• **Task goal**
Once the line containing "lime round brick" has been written out, stop; until then, restate each line of the entries below word for word from the first.
_ _ _ _
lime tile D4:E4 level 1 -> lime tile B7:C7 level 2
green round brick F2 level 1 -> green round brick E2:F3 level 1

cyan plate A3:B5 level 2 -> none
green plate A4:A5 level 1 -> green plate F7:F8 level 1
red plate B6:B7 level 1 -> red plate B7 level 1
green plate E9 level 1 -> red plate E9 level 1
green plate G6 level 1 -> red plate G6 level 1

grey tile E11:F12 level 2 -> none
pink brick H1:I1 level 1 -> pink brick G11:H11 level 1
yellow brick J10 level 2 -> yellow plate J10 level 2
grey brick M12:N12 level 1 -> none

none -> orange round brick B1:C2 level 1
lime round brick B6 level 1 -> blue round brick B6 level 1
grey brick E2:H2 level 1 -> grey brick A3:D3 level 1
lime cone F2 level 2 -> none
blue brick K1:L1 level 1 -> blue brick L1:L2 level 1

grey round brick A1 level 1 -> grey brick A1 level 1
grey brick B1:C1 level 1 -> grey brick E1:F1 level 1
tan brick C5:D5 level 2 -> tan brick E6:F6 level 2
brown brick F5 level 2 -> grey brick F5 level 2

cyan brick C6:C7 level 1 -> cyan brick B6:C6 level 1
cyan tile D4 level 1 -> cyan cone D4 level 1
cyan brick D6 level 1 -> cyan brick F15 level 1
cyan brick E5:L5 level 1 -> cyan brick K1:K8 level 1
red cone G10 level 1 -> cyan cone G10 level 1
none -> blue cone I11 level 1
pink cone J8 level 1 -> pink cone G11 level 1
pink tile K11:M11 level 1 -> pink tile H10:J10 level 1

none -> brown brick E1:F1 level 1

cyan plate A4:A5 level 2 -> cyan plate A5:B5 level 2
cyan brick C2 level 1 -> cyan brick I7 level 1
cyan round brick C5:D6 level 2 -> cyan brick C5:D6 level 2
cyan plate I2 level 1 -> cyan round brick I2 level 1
_ _ _ _
• **Output below**
lime tile D4:E4 level 1 -> lime tile B7:C7 level 2
green round brick F2 level 1 -> green round brick E2:F3 level 1

cyan plate A3:B5 level 2 -> none
green plate A4:A5 level 1 -> green plate F7:F8 level 1
red plate B6:B7 level 1 -> red plate B7 level 1
green plate E9 level 1 -> red plate E9 level 1
green plate G6 level 1 -> red plate G6 level 1

grey tile E11:F12 level 2 -> none
pink brick H1:I1 level 1 -> pink brick G11:H11 level 1
yellow brick J10 level 2 -> yellow plate J10 level 2
grey brick M12:N12 level 1 -> none

none -> orange round brick B1:C2 level 1
lime round brick B6 level 1 -> blue round brick B6 level 1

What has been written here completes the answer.